• _Task to carry out_:
Put the items in the stretch from the line containing "sub-9 m fragments." through the line containing "road 2 (track): [(89,244),(142,195),(211,110),(256,0)]" into a two-column CSV with the columns text and answer. Give one row per item, with each field quoted, line breaks replaced by spaces, and the pictures left out.

• _Source material_:
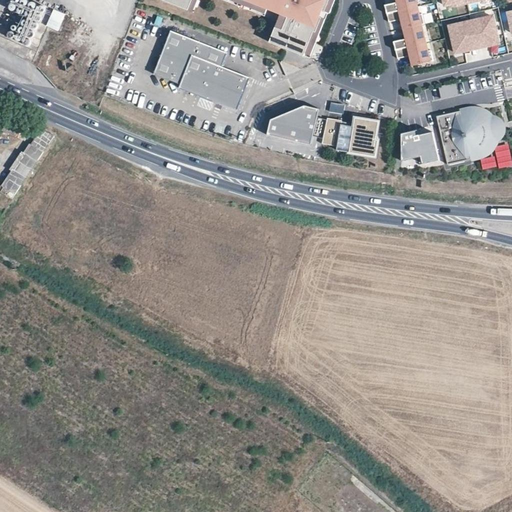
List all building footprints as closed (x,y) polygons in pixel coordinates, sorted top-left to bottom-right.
[(175,0),(195,8),(197,0),(226,0),(276,20),(270,40),(309,58),(332,0),(175,0)] [(418,7),(416,0),(398,0),(399,2),(385,5),(387,14),(418,7)] [(420,15),(418,7),(387,14),(389,22),(403,19),(405,29),(423,25),(426,24),(424,14),(420,15)] [(44,10),(37,24),(47,27),(53,13),(44,10)] [(500,42),(494,19),(452,29),(457,52),(500,42)] [(427,43),(423,25),(405,29),(407,39),(394,42),(396,50),(427,43)] [(173,28),(156,71),(181,81),(179,87),(238,109),(251,75),(224,64),(230,50),(173,28)] [(500,42),(457,52),(458,56),(501,45),(500,42)] [(429,51),(427,43),(396,50),(398,58),(411,55),(413,66),(434,60),(432,50),(429,51)] [(458,82),(442,86),(445,97),(460,94),(458,82)] [(271,119),(268,134),(311,145),(313,136),(318,117),(320,108),(306,105),(271,119)] [(464,110),(438,115),(448,164),(479,157),(482,156),(486,154),(488,152),(490,150),(492,148),(494,145),(495,143),(497,141),(497,139),(500,140),(502,136),(502,134),(502,132),(502,131),(503,131),(502,127),(501,123),(500,124),(499,121),(499,120),(498,119),(496,120),(493,118),(491,115),(488,113),(485,112),(482,110),(479,110),(477,109),(474,109),(470,109),(467,109),(464,110)] [(23,122),(10,116),(3,129),(16,135),(23,122)] [(323,118),(318,117),(313,136),(319,137),(324,138),(327,119),(323,118)] [(323,142),(335,144),(334,150),(374,157),(377,141),(375,140),(379,123),(354,117),(353,127),(341,125),(341,120),(328,117),(327,119),(324,138),(323,142)] [(439,159),(432,131),(417,134),(415,129),(402,132),(402,159),(421,155),(423,163),(439,159)] [(21,160),(3,192),(13,197),(31,166),(21,160)]
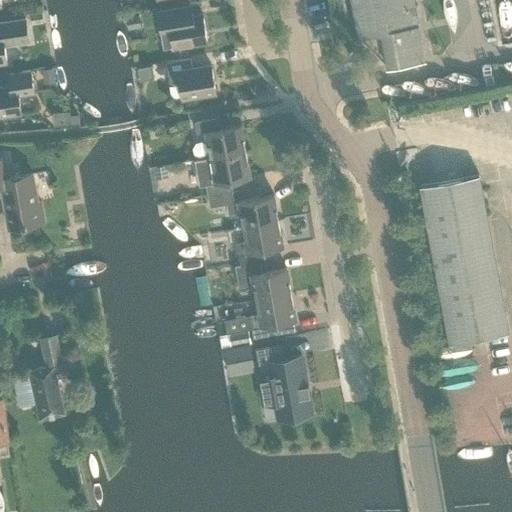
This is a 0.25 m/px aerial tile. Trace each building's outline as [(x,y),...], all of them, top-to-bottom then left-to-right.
[(413,0),(351,0),(358,36),(388,66),(424,59),(418,26),(413,0)] [(207,41),(203,15),(193,17),(191,5),(157,11),(164,49),(207,41)] [(41,13),(29,15),(31,23),(31,24),(43,22),(41,13)] [(133,17),(126,18),(127,26),(128,29),(134,27),(135,27),(141,26),(139,15),(133,17)] [(0,63),(6,62),(4,46),(28,42),(25,19),(0,22),(0,63)] [(197,95),(215,92),(211,66),(192,69),(189,57),(165,61),(169,83),(178,81),(181,98),(184,97),(185,100),(197,98),(197,95)] [(52,68),(42,70),(44,83),(54,82),(52,68)] [(0,115),(21,113),(18,96),(34,94),(31,70),(7,74),(9,86),(0,87),(0,115)] [(79,114),(70,115),(70,125),(80,124),(79,114)] [(205,131),(209,157),(245,150),(240,125),(221,128),(219,117),(194,121),(196,133),(205,131)] [(250,176),(245,150),(209,157),(210,157),(196,160),(199,184),(205,183),(209,207),(226,204),(228,214),(239,213),(238,202),(234,203),(230,179),(250,176)] [(0,186),(1,186),(9,228),(44,222),(40,201),(37,202),(32,173),(8,178),(4,157),(0,158),(0,186)] [(155,179),(168,178),(167,166),(154,168),(155,179)] [(420,186),(449,343),(508,332),(479,175),(420,186)] [(273,194),(238,201),(242,226),(278,220),(273,194)] [(236,243),(238,253),(240,265),(259,261),(264,260),(263,249),(282,246),(278,220),(242,226),(245,241),(236,243)] [(261,272),(259,261),(240,265),(234,266),(238,288),(252,285),(255,300),(291,293),(286,268),(261,272)] [(275,322),(295,319),(291,293),(255,300),(258,314),(249,315),(253,338),(277,334),(275,322)] [(227,333),(219,334),(221,347),(250,342),(248,329),(227,333)] [(29,372),(11,376),(18,406),(35,402),(39,418),(64,412),(55,373),(64,371),(56,334),(40,337),(46,366),(28,370),(29,372)] [(282,342),(255,347),(260,378),(259,378),(259,379),(261,379),(265,402),(263,402),(263,403),(275,401),(278,418),(310,413),(306,395),(310,395),(310,394),(309,394),(307,385),(308,385),(308,384),(307,384),(302,356),(291,357),(281,359),(279,344),(282,343),(282,342)] [(233,361),(252,357),(250,344),(231,348),(233,361)]
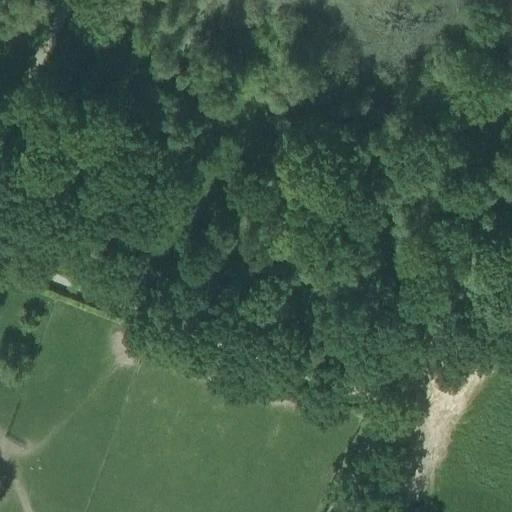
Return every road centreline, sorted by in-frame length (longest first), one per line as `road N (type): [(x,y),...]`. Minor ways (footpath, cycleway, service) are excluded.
road 1 (track): [(376,406),(0,260)]
road 2 (unclassified): [(0,121),(23,95),(69,0)]
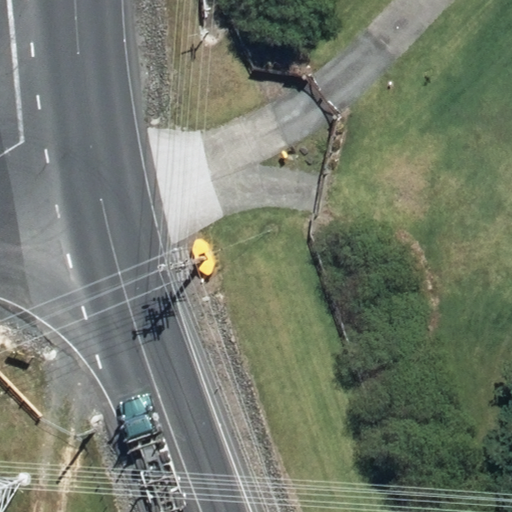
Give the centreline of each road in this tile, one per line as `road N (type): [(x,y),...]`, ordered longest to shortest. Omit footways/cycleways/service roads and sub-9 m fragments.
road 1 (tertiary): [(205,511),(120,261),(88,127)]
road 2 (tertiary): [(88,127),(80,0)]
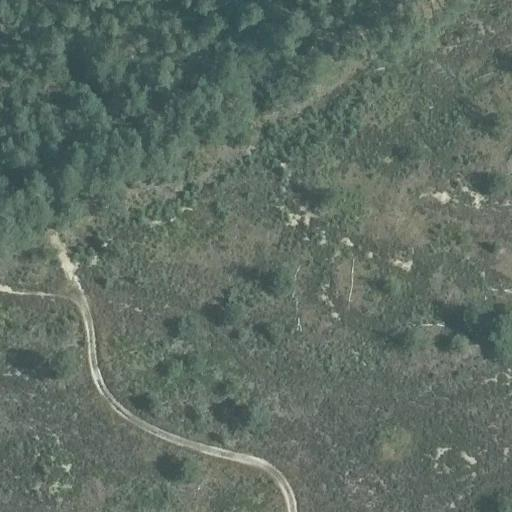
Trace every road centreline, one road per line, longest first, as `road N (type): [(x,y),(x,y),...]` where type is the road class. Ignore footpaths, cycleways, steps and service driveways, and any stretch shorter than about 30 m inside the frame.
road 1 (track): [(291,511),(286,490),(263,466),(183,443),(110,407),(40,201)]
road 2 (track): [(368,0),(209,90),(0,227)]
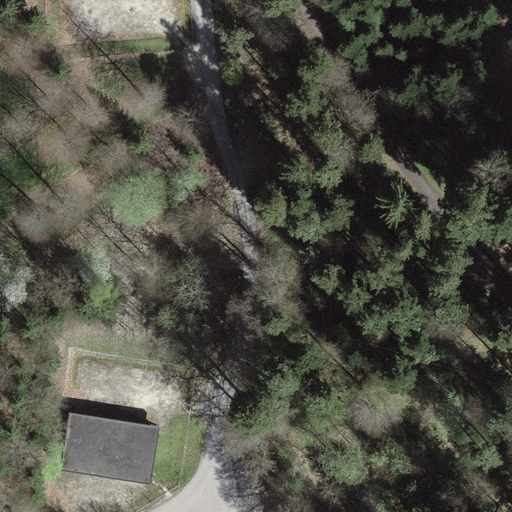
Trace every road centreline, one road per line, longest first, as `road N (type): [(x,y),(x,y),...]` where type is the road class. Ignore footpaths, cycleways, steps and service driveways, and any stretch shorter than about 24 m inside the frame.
road 1 (track): [(220,429),(254,248),(214,97),(204,0)]
road 2 (track): [(511,304),(316,0)]
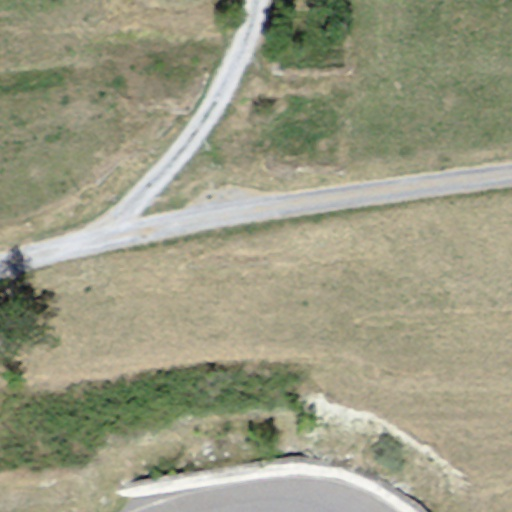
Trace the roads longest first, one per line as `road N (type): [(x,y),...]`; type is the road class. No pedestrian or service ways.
road 1 (residential): [(0,265),(511,175)]
road 2 (track): [(89,244),(142,195),(211,110),(256,0)]
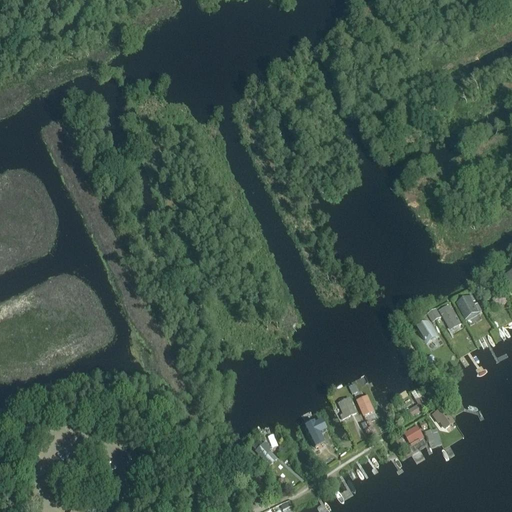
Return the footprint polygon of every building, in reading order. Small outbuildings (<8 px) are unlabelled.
[(494,298),(489,288),(482,292),(488,302),(494,298)] [(467,320),(481,313),(477,306),(476,306),(471,297),(458,304),(467,320)] [(455,317),(456,316),(454,311),(452,312),(450,307),(439,313),(450,333),(458,329),(461,327),(455,317)] [(438,322),(442,319),(437,311),(433,313),(438,322)] [(433,325),(438,322),(433,313),(428,316),(433,325)] [(438,334),(429,321),(416,329),(424,343),(438,334)] [(354,386),(349,388),(352,396),(357,393),(354,386)] [(418,400),(418,399),(414,401),(417,406),(407,412),(411,420),(427,410),(424,407),(430,404),(425,396),(418,400)] [(366,397),(355,402),(363,418),(374,413),(366,397)] [(338,405),(343,415),(340,417),(342,421),(356,414),(349,400),(338,405)] [(438,424),(444,432),(454,425),(443,409),(431,417),(437,425),(438,424)] [(324,433),(320,424),(306,431),(314,448),(323,444),(320,436),(324,433)] [(403,435),(408,445),(417,440),(418,443),(424,439),(417,427),(403,435)] [(430,448),(442,445),(437,428),(426,431),(430,448)] [(259,442),(252,448),(256,452),(262,446),(259,442)] [(270,452),(272,450),(266,444),(255,453),(269,469),(277,461),(270,452)]
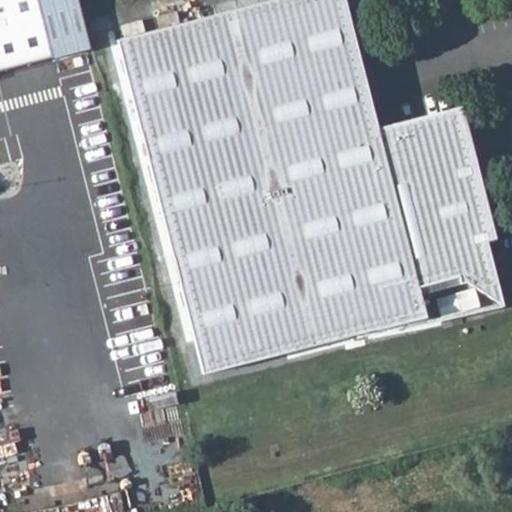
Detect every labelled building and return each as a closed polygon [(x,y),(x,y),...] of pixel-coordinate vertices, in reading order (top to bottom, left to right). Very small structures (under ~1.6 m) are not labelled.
[(0,0),(0,69),(47,58),(49,63),(62,60),(47,0),(0,0)] [(271,0),(113,41),(201,374),(424,316),(417,288),(456,277),(459,286),(466,283),(503,309),(485,240),(468,245),(465,229),(473,217),(473,207),(466,191),(453,185),(446,163),(451,161),(446,135),(387,141),(391,155),(380,159),(340,0),(271,0)] [(423,0),(365,14),(372,44),(439,28),(431,0),(423,0)] [(126,309),(154,301),(145,268),(117,275),(126,309)] [(0,418),(16,416),(11,388),(0,389),(0,418)]
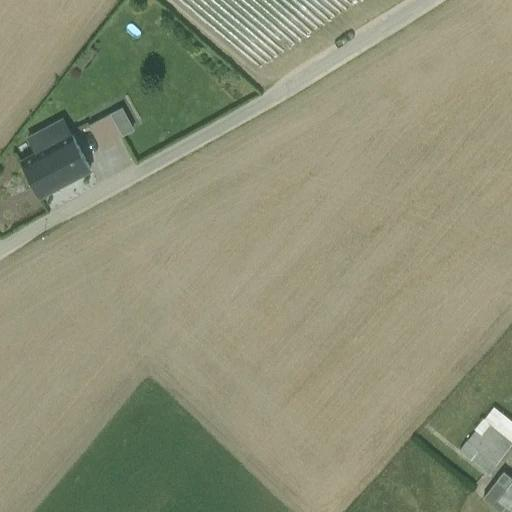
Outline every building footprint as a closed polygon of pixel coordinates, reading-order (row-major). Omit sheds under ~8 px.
[(99,141),(109,153),(123,143),(113,130),(99,141)] [(43,200),(86,176),(68,144),(25,168),(43,200)] [(505,453),(511,443),(511,440),(492,425),(483,436),(488,439),(505,453)] [(477,431),(464,447),(475,455),(479,451),(488,439),(483,436),(477,431)] [(505,453),(488,439),(479,451),(481,453),(496,464),(505,453)] [(496,464),(481,453),(475,461),(489,473),(496,464)] [(511,484),(511,478),(503,471),(482,497),(499,511),(500,511),(507,504),(501,499),(511,484)] [(511,484),(501,499),(507,504),(511,507),(511,484)]
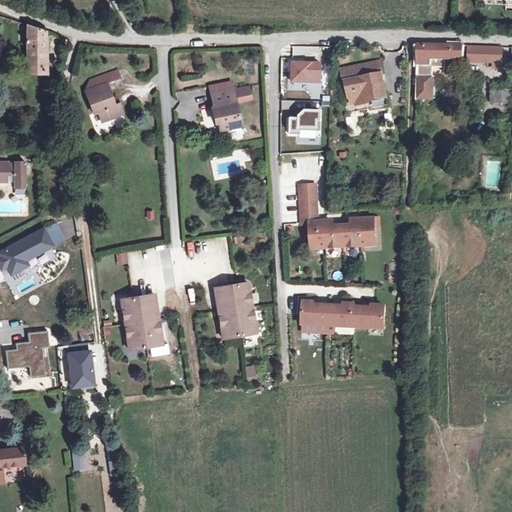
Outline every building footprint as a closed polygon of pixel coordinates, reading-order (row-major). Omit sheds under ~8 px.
[(27,21),(31,69),(50,68),(46,28),(27,21)] [(425,53),(459,55),(460,40),(418,39),(412,39),(411,79),(428,79),(427,68),(425,68),(425,53)] [(498,43),(467,41),(467,54),(487,56),(487,61),(497,62),(498,43)] [(351,92),(353,99),(354,101),(365,98),(364,94),(380,90),(374,70),(378,68),(375,56),(356,62),(357,65),(338,70),(341,78),(344,77),(348,93),(351,92)] [(321,62),(292,61),(292,81),(320,81),(321,62)] [(114,69),(101,73),(103,80),(116,76),(114,69)] [(111,103),(109,96),(103,80),(101,73),(87,78),(81,88),(89,111),(94,109),(98,120),(120,111),(116,101),(111,103)] [(428,79),(411,79),(411,89),(427,89),(428,79)] [(219,115),(220,121),(222,128),(243,124),(236,87),(234,88),(233,80),(212,84),(216,105),(214,106),(216,116),(219,115)] [(511,103),(511,87),(488,88),(489,104),(511,103)] [(204,122),(213,120),(210,108),(201,110),(204,122)] [(318,108),(303,108),(296,114),(296,117),(288,117),(288,130),(298,130),(298,125),(314,125),(314,118),(318,118),(318,108)] [(0,178),(13,178),(13,171),(19,172),(19,178),(19,184),(30,184),(30,158),(0,158),(0,178)] [(299,182),(300,198),(316,197),(315,181),(299,182)] [(316,203),(300,204),(301,220),(309,219),(310,245),(342,244),(375,242),(374,225),(373,216),(358,216),(359,222),(350,223),(332,224),(324,224),(323,218),(317,219),(316,203)] [(22,256),(19,248),(29,245),(30,248),(53,241),(47,223),(0,238),(0,240),(4,251),(8,260),(22,256)] [(24,263),(22,256),(8,260),(4,251),(0,252),(0,259),(3,267),(8,269),(24,263)] [(116,253),(118,264),(127,263),(125,252),(116,253)] [(389,280),(403,280),(403,262),(389,262),(389,280)] [(214,284),(221,334),(254,329),(247,279),(214,284)] [(120,293),(127,344),(160,339),(154,288),(120,293)] [(334,322),(383,323),(384,301),(371,300),(370,303),(353,302),(353,300),(343,300),(343,302),(312,301),(312,299),(302,298),(301,321),(319,321),(319,317),(335,318),(334,322)] [(46,330),(27,332),(29,341),(16,343),(17,349),(6,350),(8,367),(29,364),(30,376),(45,374),(41,345),(48,345),(46,330)] [(69,346),(73,382),(97,380),(93,344),(69,346)] [(257,381),(254,365),(244,367),(247,383),(257,381)] [(0,460),(21,458),(19,442),(0,444),(0,474),(0,475),(0,471),(0,460)] [(82,448),(70,449),(72,470),(84,469),(82,448)]
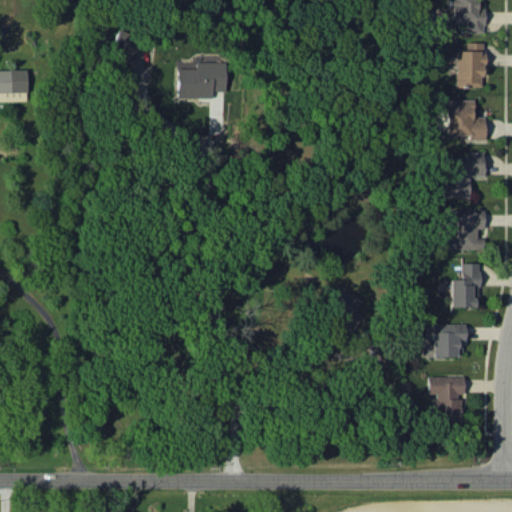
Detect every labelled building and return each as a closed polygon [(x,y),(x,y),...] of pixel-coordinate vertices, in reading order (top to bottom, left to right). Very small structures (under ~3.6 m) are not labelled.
[(464,31),(482,31),(482,8),(475,8),(474,0),(448,0),(448,21),(464,21),(464,31)] [(135,39),(113,30),(105,51),(127,59),(135,39)] [(453,49),(453,86),(481,85),(481,41),(463,41),(463,49),(453,49)] [(222,90),(222,61),(193,61),(193,67),(175,67),(174,96),(209,96),(209,90),(222,90)] [(0,99),(23,100),(23,68),(0,68),(0,99)] [(482,151),(464,151),(463,157),(442,156),(442,195),(466,196),(467,174),(481,175),(482,151)] [(448,277),(448,305),(475,306),(476,262),(459,261),(458,277),(448,277)] [(353,310),(359,299),(340,288),(322,318),(348,333),(359,313),(353,310)] [(420,354),(461,355),(461,323),(430,322),(430,343),(420,343),(420,354)] [(457,421),(457,392),(460,392),(460,375),(424,375),(424,393),(433,393),(433,421),(457,421)]
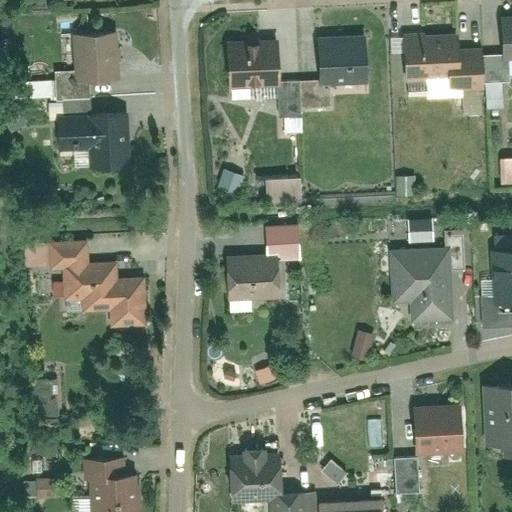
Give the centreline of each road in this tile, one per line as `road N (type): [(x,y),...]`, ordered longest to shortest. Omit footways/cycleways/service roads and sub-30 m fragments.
road 1 (residential): [(175,1),(190,407)]
road 2 (residential): [(190,407),(511,344)]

• _Result below_:
text,answer
"Give the centreline of each road in this tile, one per line as `road N (type): [(x,y),...]`, ordered longest to shortest. Omit footways/cycleways/service roads and sub-9 m fragments.","road 1 (tertiary): [(205,511),(120,261),(88,127)] road 2 (tertiary): [(88,127),(80,0)]"
"Trace every road centreline, one road per line, longest first, as `road N (type): [(x,y),(x,y),...]` where type is the road class. Ignore footpaths, cycleways, steps and service driveways, and any stretch shorter than about 30 m inside the frame.","road 1 (track): [(291,511),(286,490),(263,466),(183,443),(110,407),(40,201)] road 2 (track): [(368,0),(209,90),(0,227)]"
"Trace every road centreline, one road per line, longest first, as `road N (type): [(x,y),(x,y),...]` where type is the road class. Ignore footpaths, cycleways, steps and service driveways, and any stretch shorter than about 24 m inside the frame.","road 1 (track): [(220,429),(254,248),(214,97),(204,0)] road 2 (track): [(511,304),(316,0)]"
"Trace the roads longest first, one per line as `road N (type): [(x,y),...]`; type is the road class. No pedestrian or service ways.","road 1 (residential): [(0,265),(511,175)] road 2 (track): [(89,244),(142,195),(211,110),(256,0)]"